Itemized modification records
========================================================================

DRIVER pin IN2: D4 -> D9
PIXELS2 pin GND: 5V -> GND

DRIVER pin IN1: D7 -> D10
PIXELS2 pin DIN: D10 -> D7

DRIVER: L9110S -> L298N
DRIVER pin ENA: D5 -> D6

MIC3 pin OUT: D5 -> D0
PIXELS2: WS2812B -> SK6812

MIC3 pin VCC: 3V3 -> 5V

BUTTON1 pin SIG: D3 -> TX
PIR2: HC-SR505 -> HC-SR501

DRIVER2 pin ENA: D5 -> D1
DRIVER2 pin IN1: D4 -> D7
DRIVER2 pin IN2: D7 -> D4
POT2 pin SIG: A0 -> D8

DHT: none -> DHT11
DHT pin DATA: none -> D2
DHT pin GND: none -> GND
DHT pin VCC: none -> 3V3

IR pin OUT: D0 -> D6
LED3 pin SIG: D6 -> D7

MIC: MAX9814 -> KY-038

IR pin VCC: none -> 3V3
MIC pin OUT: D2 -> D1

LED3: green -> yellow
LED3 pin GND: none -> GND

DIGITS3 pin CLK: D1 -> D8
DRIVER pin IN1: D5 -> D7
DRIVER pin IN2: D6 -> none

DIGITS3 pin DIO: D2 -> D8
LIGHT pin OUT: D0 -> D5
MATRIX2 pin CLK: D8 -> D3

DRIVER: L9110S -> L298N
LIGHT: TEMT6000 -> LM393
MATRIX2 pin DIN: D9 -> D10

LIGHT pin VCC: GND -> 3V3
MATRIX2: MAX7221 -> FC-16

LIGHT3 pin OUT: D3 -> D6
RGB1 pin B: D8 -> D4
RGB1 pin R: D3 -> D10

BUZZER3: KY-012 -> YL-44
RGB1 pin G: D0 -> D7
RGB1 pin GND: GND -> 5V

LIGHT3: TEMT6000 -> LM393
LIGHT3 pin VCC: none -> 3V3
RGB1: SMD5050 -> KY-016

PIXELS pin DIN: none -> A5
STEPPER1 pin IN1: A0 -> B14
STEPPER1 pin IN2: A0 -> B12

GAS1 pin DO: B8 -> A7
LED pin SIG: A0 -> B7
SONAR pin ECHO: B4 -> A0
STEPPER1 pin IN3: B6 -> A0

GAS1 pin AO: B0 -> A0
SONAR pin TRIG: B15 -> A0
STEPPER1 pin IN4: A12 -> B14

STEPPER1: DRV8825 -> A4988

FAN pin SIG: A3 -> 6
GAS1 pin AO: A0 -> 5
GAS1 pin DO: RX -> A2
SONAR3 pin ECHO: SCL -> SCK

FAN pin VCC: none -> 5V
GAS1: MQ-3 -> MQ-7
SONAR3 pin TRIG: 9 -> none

========================================================================

__Task description__
Write the data out in full, matching every line exactly.

__Task result__
DRIVER pin IN2: D4 -> D9
PIXELS2 pin GND: 5V -> GND

DRIVER pin IN1: D7 -> D10
PIXELS2 pin DIN: D10 -> D7

DRIVER: L9110S -> L298N
DRIVER pin ENA: D5 -> D6

MIC3 pin OUT: D5 -> D0
PIXELS2: WS2812B -> SK6812

MIC3 pin VCC: 3V3 -> 5V

BUTTON1 pin SIG: D3 -> TX
PIR2: HC-SR505 -> HC-SR501

DRIVER2 pin ENA: D5 -> D1
DRIVER2 pin IN1: D4 -> D7
DRIVER2 pin IN2: D7 -> D4
POT2 pin SIG: A0 -> D8

DHT: none -> DHT11
DHT pin DATA: none -> D2
DHT pin GND: none -> GND
DHT pin VCC: none -> 3V3

IR pin OUT: D0 -> D6
LED3 pin SIG: D6 -> D7

MIC: MAX9814 -> KY-038

IR pin VCC: none -> 3V3
MIC pin OUT: D2 -> D1

LED3: green -> yellow
LED3 pin GND: none -> GND

DIGITS3 pin CLK: D1 -> D8
DRIVER pin IN1: D5 -> D7
DRIVER pin IN2: D6 -> none

DIGITS3 pin DIO: D2 -> D8
LIGHT pin OUT: D0 -> D5
MATRIX2 pin CLK: D8 -> D3

DRIVER: L9110S -> L298N
LIGHT: TEMT6000 -> LM393
MATRIX2 pin DIN: D9 -> D10

LIGHT pin VCC: GND -> 3V3
MATRIX2: MAX7221 -> FC-16

LIGHT3 pin OUT: D3 -> D6
RGB1 pin B: D8 -> D4
RGB1 pin R: D3 -> D10

BUZZER3: KY-012 -> YL-44
RGB1 pin G: D0 -> D7
RGB1 pin GND: GND -> 5V

LIGHT3: TEMT6000 -> LM393
LIGHT3 pin VCC: none -> 3V3
RGB1: SMD5050 -> KY-016

PIXELS pin DIN: none -> A5
STEPPER1 pin IN1: A0 -> B14
STEPPER1 pin IN2: A0 -> B12

GAS1 pin DO: B8 -> A7
LED pin SIG: A0 -> B7
SONAR pin ECHO: B4 -> A0
STEPPER1 pin IN3: B6 -> A0

GAS1 pin AO: B0 -> A0
SONAR pin TRIG: B15 -> A0
STEPPER1 pin IN4: A12 -> B14

STEPPER1: DRV8825 -> A4988

FAN pin SIG: A3 -> 6
GAS1 pin AO: A0 -> 5
GAS1 pin DO: RX -> A2
SONAR3 pin ECHO: SCL -> SCK

FAN pin VCC: none -> 5V
GAS1: MQ-3 -> MQ-7
SONAR3 pin TRIG: 9 -> none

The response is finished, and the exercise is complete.